■ REQUIREMENT
One part of the entries below is wanted: the lines from the one containing "crayon/turquoise 324,90,335,145 => nothing" through the one containing "bouton/turquoise 682,277,741,321 =>". Write those out exactly and nothing else.

■ INPUT
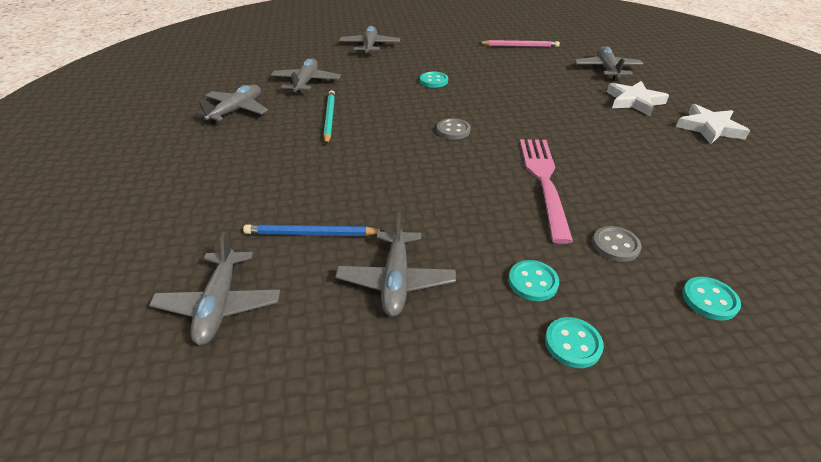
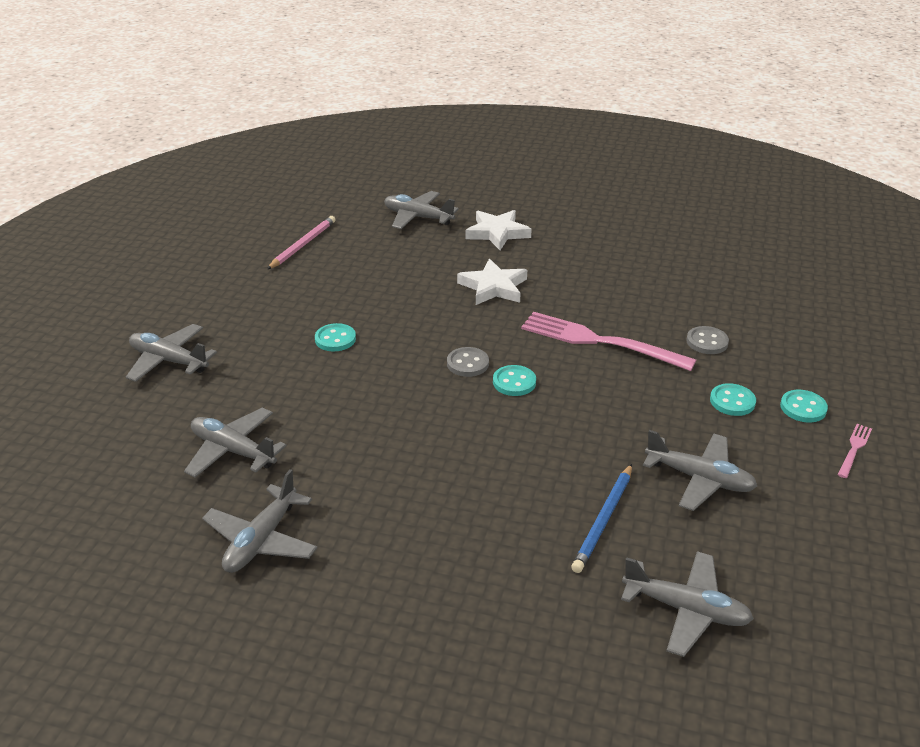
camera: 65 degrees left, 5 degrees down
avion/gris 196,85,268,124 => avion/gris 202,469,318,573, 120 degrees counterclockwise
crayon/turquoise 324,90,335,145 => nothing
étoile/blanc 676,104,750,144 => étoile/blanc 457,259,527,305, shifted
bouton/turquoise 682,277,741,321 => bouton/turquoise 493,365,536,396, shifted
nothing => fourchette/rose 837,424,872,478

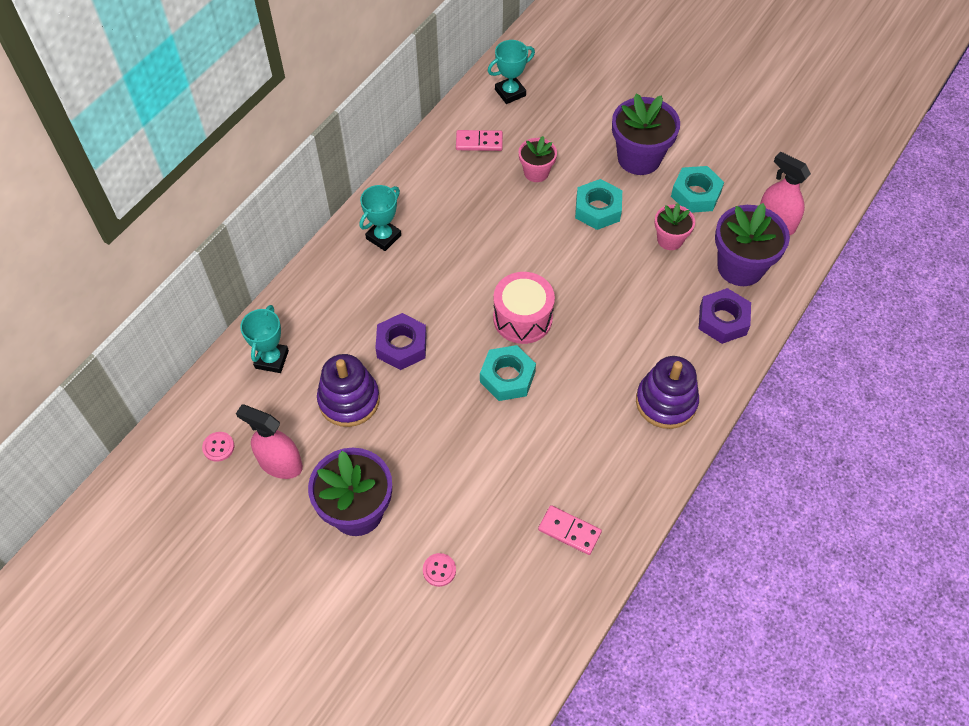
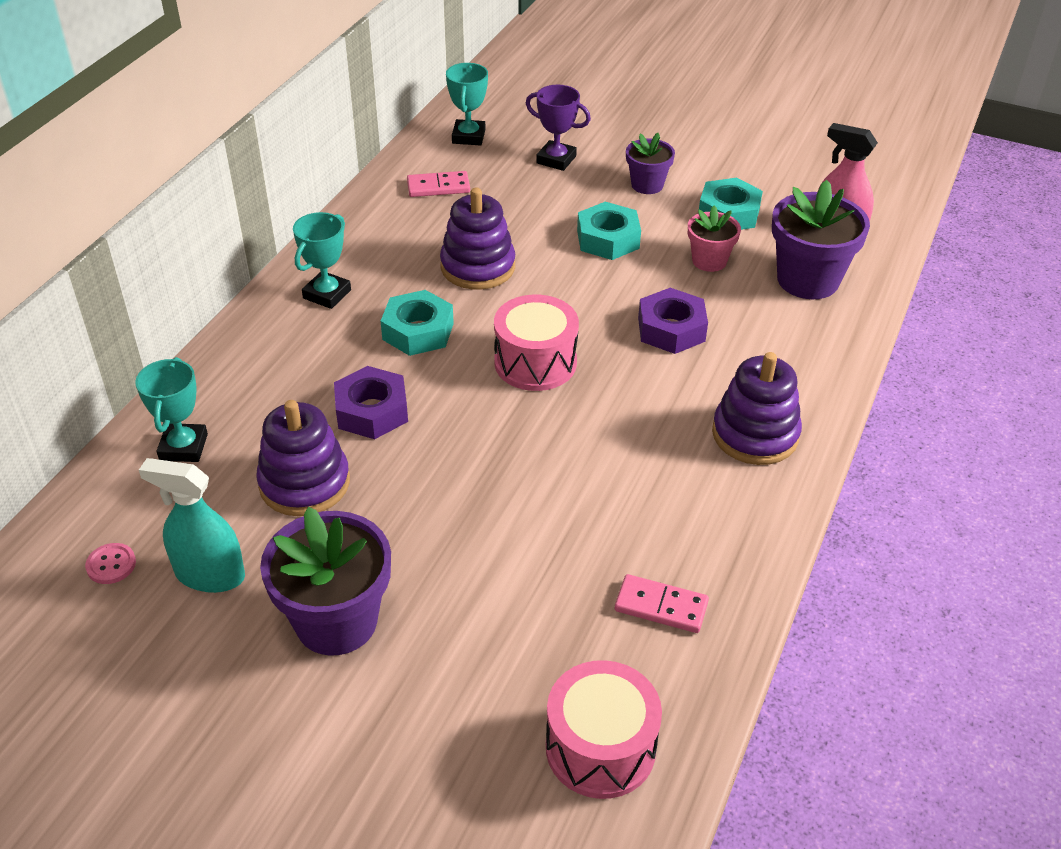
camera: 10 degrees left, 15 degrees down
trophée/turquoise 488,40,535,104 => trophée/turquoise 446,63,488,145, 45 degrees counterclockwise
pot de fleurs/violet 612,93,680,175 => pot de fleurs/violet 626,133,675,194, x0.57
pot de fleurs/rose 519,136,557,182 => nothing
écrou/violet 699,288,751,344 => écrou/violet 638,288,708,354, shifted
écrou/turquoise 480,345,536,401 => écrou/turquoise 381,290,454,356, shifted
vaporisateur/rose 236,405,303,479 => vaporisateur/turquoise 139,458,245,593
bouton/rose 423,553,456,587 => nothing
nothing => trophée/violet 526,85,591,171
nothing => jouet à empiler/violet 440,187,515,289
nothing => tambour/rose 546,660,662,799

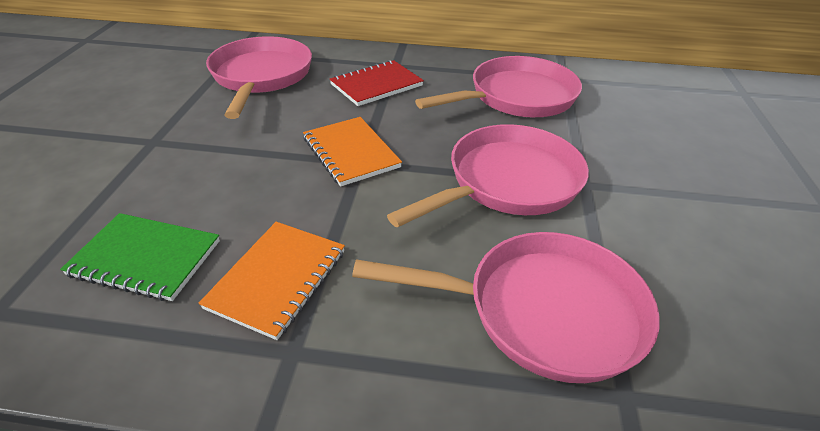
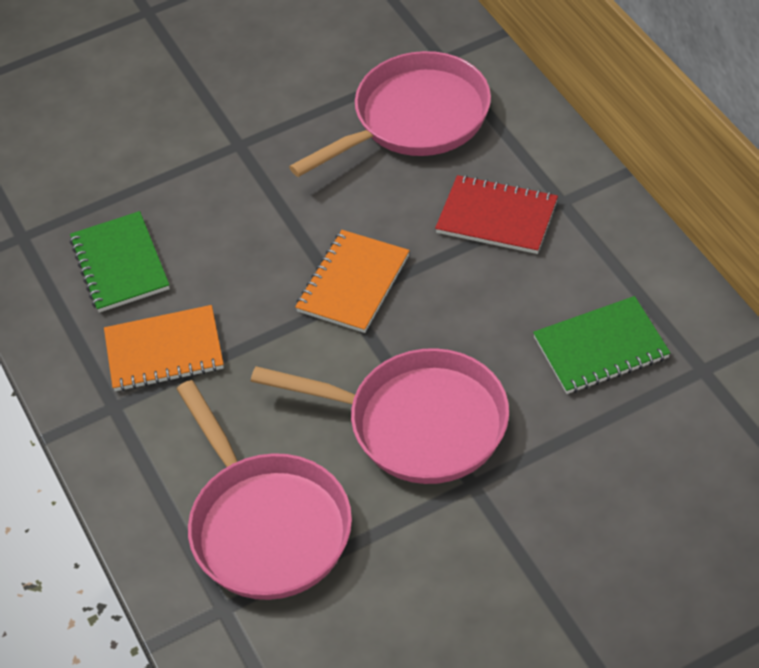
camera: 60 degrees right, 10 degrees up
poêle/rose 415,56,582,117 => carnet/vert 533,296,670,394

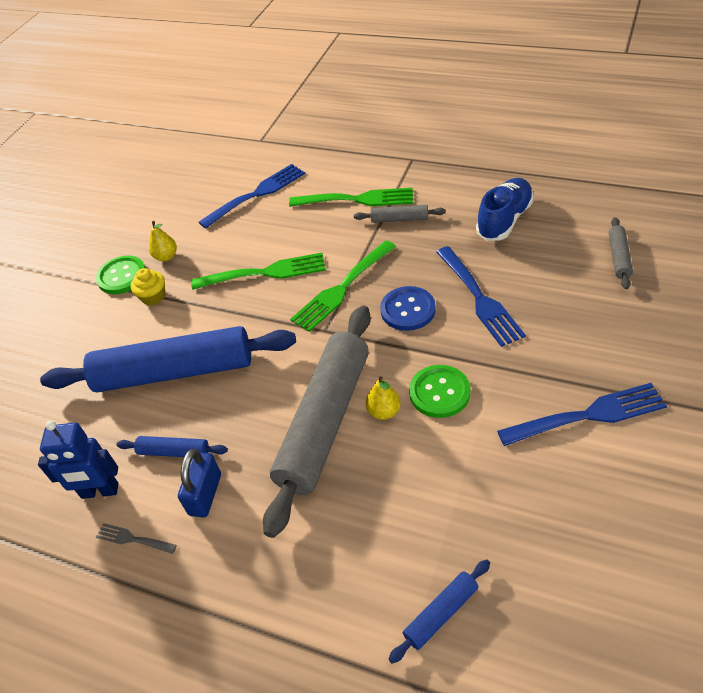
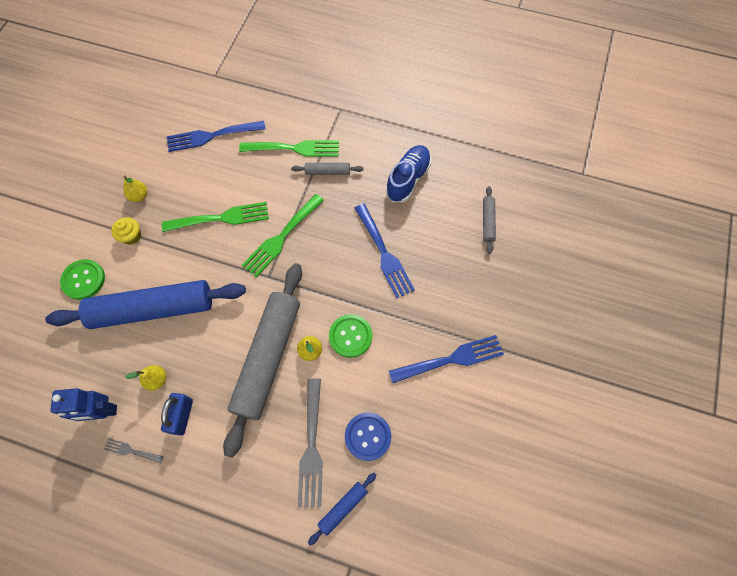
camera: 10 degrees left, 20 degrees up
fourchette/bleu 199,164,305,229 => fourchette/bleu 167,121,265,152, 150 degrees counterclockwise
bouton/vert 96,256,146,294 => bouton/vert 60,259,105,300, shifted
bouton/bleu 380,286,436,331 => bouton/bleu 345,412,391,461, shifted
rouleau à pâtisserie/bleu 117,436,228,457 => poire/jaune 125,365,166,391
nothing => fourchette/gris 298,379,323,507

■ RESULT FOR THIS EXERCISE
crayon/turquoise 324,90,335,145 => nothing
étoile/blanc 676,104,750,144 => étoile/blanc 457,259,527,305, shifted
bouton/turquoise 682,277,741,321 => bouton/turquoise 493,365,536,396, shifted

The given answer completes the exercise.